Spatial object tracking data
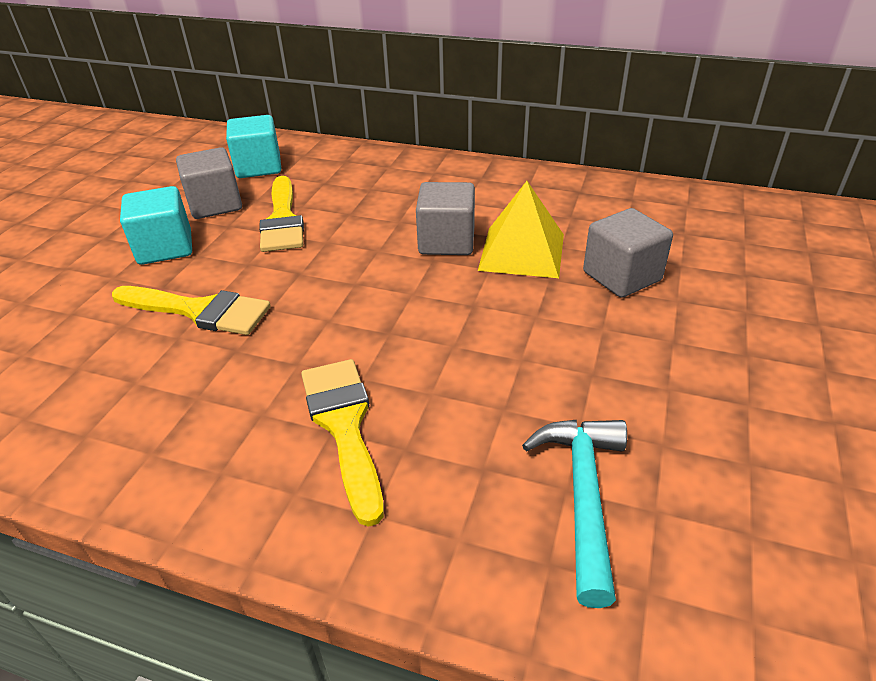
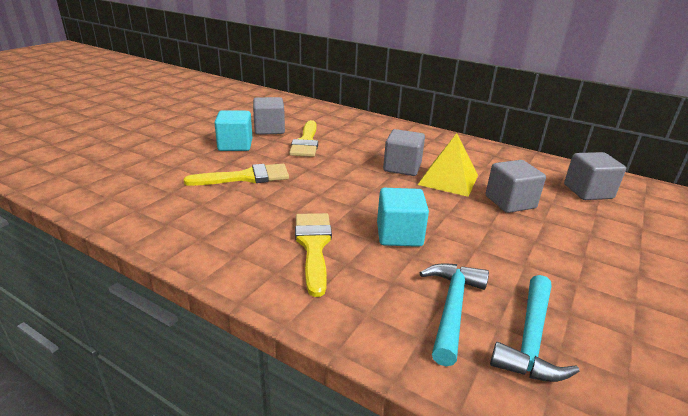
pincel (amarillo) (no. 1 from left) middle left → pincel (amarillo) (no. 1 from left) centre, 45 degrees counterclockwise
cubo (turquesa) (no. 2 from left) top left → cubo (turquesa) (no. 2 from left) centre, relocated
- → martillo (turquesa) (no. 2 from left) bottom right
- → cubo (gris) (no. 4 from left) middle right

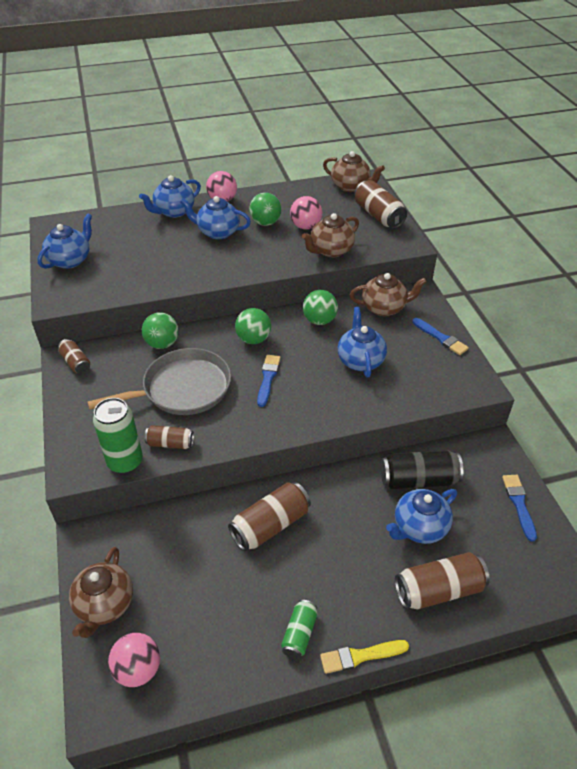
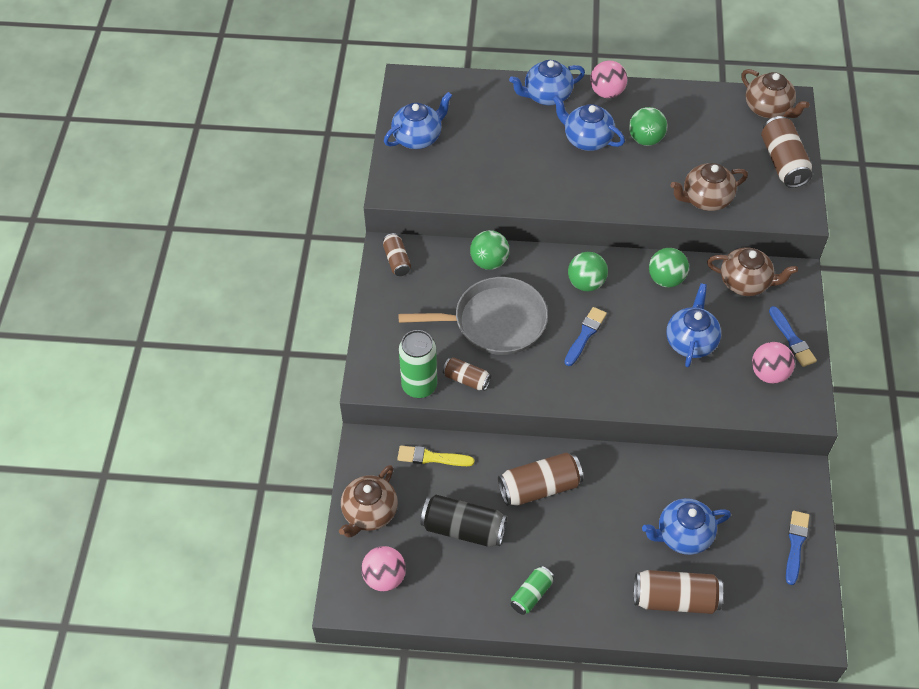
pincel (amarillo) bottom centre → pincel (amarillo) centre, relocated
lata (negro) middle right → lata (negro) bottom centre, relocated
pelota (rosa) (no. 3 from left) top centre → pelota (rosa) (no. 3 from left) middle right, relocated

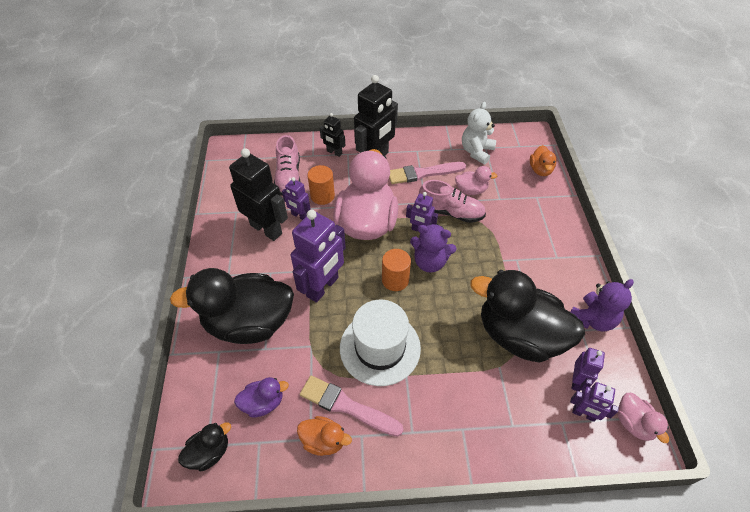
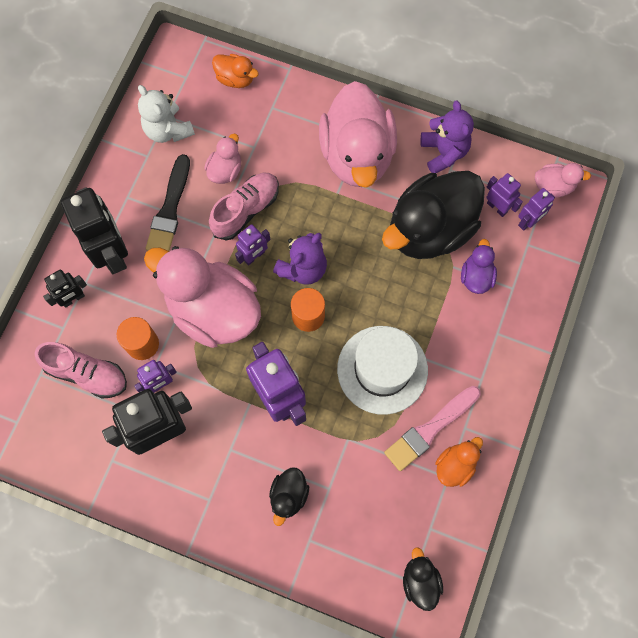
pincel (rosa) (no. 2 from left) centre → pincel (negro) top left
pato (negro) (no. 2 from left in the first image) middle left → pato (negro) (no. 1 from left) bottom centre, x0.44
- → pato (rosa) (no. 3 from left) top centre
pato (morado) bottom centre → pato (morado) middle right, relocated

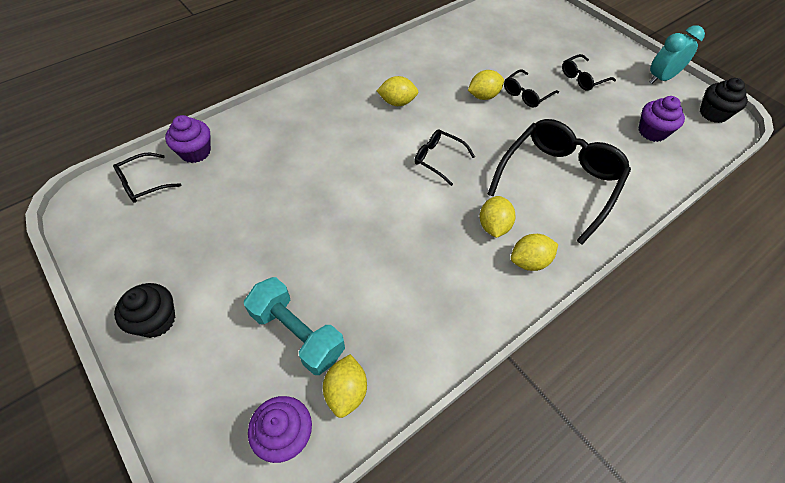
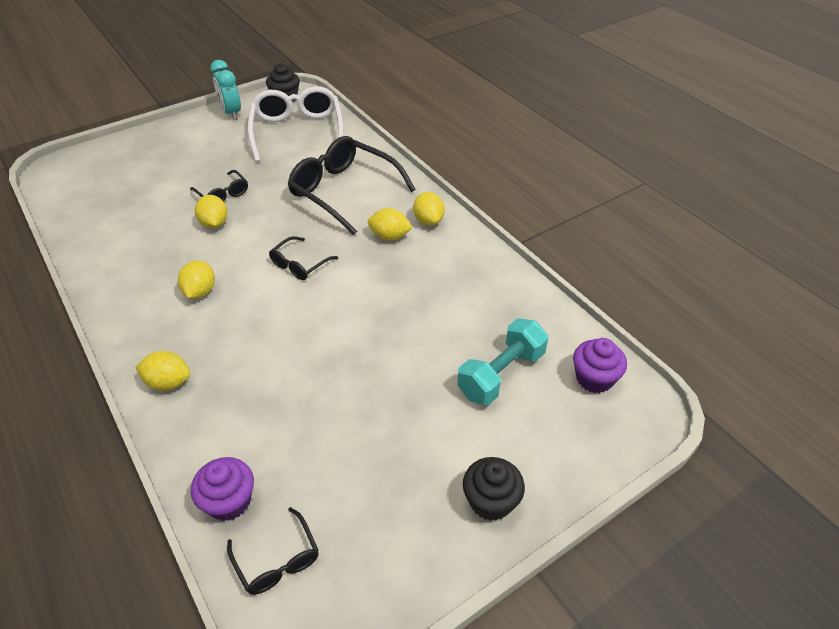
limón (amarillo) (no. 1 from left) bottom centre → limón (amarillo) (no. 1 from left) middle left, relocated
magdalena (morado) (no. 3 from left) top right → gafas (blanco) top centre
gafas (negro) (no. 5 from left) top right → -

**DIRECTIONS**
Only the lines containing the word "amarillo" should be returned from the data above.

**RESPONSE AREA**
pincel (amarillo) (no. 1 from left) middle left → pincel (amarillo) (no. 1 from left) centre, 45 degrees counterclockwise
pincel (amarillo) bottom centre → pincel (amarillo) centre, relocated
limón (amarillo) (no. 1 from left) bottom centre → limón (amarillo) (no. 1 from left) middle left, relocated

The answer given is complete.